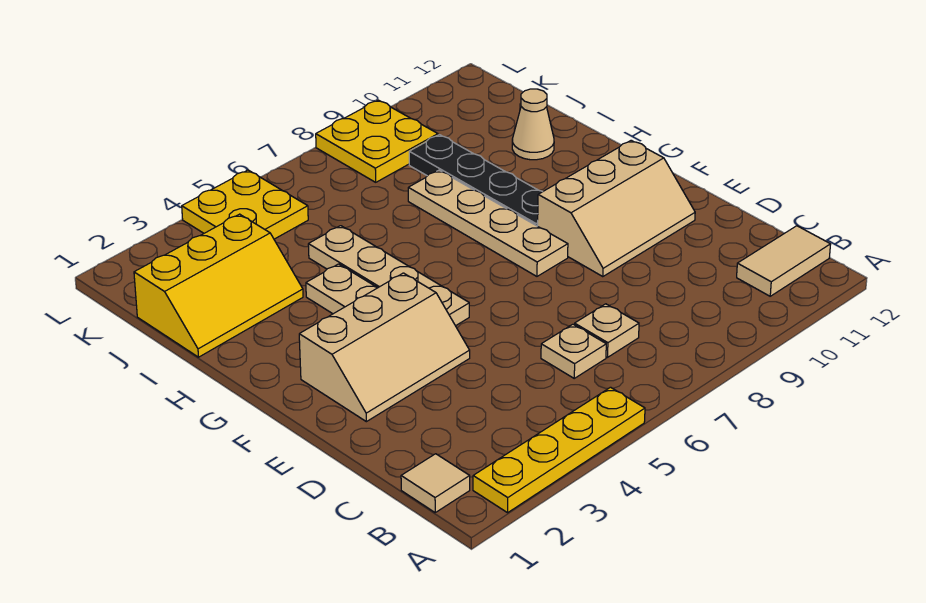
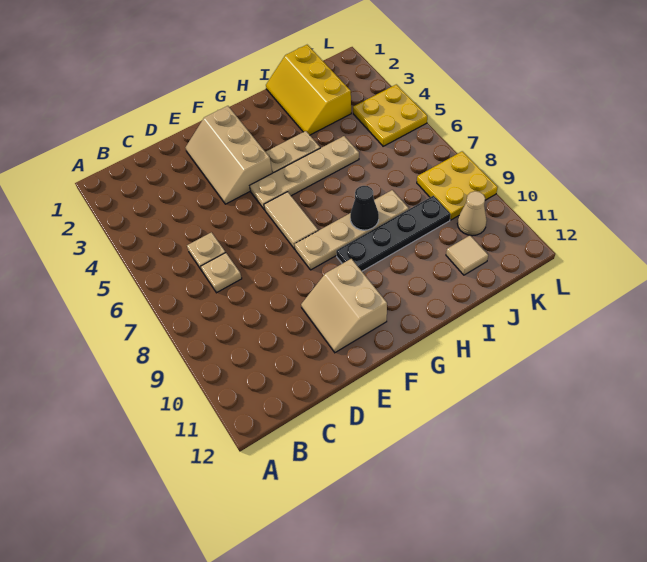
yellow plate A2:A5 level 1 -> none
tan tile B1 level 1 -> tan tile J11 level 1
tan tile B11:B12 level 1 -> tan tile F6:F7 level 1
tan slope E9:F11 level 1 top F -> tan slope E10:F11 level 1 top F
none -> black cone H8 level 2
tan cone I11 level 1 -> tan cone K10 level 1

[Action item]
Copy out every line from the one containing "none -> black cone H8 level 2" to the end of the material, both ends included.

[Solution]
none -> black cone H8 level 2
tan cone I11 level 1 -> tan cone K10 level 1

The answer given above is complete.